**WHAT IS BEING ASKED:** Count the lines in the rows below that contain the string "kern" and give only that number.

**EXTRACTED MATERIAL:**
####
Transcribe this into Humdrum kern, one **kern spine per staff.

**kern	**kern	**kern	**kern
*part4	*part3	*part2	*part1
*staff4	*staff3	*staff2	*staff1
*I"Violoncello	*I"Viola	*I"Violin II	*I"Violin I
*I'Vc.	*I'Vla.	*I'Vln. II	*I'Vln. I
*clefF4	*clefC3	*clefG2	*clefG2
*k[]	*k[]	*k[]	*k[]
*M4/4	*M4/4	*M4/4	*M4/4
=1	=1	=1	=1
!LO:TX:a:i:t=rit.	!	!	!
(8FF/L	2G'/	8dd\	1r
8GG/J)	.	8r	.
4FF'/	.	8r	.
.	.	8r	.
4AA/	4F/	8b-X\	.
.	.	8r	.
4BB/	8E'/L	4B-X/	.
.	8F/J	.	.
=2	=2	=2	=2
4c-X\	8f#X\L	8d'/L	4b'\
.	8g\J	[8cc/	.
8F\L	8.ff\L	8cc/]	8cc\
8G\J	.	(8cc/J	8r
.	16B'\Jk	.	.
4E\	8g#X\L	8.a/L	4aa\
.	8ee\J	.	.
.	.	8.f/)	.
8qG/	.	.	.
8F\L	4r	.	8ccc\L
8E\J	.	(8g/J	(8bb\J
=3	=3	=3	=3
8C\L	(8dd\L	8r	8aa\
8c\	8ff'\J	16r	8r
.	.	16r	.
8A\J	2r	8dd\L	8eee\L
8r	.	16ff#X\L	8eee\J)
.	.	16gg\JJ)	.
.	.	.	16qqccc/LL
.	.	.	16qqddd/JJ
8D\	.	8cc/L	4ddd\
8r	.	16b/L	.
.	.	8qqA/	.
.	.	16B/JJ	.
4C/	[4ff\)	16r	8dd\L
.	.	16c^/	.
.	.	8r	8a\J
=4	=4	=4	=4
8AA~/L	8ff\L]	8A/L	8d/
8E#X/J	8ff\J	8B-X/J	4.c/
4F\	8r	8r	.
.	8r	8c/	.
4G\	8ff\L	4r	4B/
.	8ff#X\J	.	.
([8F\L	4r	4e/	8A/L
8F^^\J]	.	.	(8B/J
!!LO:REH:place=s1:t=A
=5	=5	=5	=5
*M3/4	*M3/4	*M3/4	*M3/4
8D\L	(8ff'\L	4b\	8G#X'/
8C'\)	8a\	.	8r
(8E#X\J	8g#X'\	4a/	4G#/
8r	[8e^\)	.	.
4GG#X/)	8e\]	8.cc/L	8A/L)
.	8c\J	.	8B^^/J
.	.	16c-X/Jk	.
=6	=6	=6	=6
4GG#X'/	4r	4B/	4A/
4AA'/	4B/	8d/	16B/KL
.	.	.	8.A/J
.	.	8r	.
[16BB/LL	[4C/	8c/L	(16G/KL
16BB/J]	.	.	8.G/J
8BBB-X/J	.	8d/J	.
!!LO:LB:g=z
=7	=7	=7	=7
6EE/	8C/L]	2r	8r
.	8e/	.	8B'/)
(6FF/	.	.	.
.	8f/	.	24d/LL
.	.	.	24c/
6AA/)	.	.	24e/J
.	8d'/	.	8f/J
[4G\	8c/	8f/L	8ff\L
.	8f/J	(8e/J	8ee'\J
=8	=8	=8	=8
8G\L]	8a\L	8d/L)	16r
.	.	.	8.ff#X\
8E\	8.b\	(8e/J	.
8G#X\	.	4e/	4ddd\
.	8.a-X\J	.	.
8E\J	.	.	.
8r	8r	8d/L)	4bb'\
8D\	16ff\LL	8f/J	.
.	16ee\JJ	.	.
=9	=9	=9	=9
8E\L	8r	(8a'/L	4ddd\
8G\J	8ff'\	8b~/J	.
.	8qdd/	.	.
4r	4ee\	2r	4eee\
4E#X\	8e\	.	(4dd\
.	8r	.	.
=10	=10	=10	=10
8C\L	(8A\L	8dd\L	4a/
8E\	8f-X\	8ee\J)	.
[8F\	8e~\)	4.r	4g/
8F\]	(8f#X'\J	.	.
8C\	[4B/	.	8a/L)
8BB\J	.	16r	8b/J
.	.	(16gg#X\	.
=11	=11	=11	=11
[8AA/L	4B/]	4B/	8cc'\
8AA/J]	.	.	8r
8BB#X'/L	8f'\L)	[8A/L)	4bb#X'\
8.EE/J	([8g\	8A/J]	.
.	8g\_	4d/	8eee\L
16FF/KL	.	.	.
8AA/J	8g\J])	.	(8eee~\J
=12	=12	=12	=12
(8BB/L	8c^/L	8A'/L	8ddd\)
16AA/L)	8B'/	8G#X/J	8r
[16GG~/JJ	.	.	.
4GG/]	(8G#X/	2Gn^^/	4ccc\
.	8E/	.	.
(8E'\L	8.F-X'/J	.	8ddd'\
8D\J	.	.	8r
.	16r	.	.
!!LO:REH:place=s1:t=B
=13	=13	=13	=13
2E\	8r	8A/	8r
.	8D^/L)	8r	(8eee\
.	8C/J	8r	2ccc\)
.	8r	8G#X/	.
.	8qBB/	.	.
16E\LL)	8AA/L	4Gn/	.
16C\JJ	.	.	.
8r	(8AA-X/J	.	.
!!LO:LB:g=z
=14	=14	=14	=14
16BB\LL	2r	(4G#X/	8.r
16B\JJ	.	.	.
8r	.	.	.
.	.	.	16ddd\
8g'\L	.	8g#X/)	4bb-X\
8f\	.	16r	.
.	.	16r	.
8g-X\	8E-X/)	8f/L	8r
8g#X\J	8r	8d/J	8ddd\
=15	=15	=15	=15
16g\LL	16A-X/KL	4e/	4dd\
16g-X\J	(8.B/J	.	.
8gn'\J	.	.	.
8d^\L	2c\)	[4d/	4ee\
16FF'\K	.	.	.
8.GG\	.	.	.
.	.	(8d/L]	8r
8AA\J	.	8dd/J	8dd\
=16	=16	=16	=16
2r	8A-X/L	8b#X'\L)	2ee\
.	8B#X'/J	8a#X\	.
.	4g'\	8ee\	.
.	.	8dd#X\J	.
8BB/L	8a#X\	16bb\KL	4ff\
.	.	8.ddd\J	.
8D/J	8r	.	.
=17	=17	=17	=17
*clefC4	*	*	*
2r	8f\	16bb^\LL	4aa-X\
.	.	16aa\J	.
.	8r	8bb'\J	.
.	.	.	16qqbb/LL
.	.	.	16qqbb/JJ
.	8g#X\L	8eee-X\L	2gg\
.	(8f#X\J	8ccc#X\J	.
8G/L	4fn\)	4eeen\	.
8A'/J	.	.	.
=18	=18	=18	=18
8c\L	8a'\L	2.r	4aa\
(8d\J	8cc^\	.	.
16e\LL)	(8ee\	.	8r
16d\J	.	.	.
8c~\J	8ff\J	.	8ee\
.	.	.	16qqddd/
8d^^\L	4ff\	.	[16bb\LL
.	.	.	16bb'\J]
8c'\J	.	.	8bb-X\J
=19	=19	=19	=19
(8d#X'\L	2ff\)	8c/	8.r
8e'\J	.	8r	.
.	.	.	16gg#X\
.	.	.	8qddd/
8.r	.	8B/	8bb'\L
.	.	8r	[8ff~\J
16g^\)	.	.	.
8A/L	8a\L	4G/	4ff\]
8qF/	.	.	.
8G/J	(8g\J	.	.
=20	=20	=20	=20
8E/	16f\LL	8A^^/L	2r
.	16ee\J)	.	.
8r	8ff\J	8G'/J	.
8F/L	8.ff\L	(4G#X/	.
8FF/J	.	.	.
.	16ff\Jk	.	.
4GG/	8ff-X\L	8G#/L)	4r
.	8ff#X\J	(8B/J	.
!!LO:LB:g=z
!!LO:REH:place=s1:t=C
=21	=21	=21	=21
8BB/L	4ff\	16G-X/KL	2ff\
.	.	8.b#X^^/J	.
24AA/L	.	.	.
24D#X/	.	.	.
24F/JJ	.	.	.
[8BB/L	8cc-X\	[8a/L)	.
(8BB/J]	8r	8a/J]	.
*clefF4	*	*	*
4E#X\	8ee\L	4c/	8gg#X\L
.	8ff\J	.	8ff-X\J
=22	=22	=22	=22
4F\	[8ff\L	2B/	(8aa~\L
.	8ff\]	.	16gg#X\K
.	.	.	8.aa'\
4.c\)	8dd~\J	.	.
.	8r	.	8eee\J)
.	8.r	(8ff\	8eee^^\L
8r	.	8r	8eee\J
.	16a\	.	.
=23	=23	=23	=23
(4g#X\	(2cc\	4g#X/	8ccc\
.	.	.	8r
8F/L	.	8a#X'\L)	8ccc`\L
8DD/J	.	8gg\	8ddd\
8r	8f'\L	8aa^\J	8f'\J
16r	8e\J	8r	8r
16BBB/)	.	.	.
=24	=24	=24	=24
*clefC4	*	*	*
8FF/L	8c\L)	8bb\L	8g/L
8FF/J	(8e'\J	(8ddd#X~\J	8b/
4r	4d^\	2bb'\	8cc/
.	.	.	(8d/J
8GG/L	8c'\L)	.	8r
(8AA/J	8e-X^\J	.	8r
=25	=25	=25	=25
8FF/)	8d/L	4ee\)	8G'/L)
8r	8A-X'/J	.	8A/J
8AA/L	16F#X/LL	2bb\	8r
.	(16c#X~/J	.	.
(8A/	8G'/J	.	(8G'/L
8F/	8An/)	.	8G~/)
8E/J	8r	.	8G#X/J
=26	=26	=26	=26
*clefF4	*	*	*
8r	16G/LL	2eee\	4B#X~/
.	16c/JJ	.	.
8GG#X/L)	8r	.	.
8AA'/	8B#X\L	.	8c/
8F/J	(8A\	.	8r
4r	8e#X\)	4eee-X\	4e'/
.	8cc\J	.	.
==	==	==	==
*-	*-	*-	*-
####
**EXERCISE ANSWER:** 2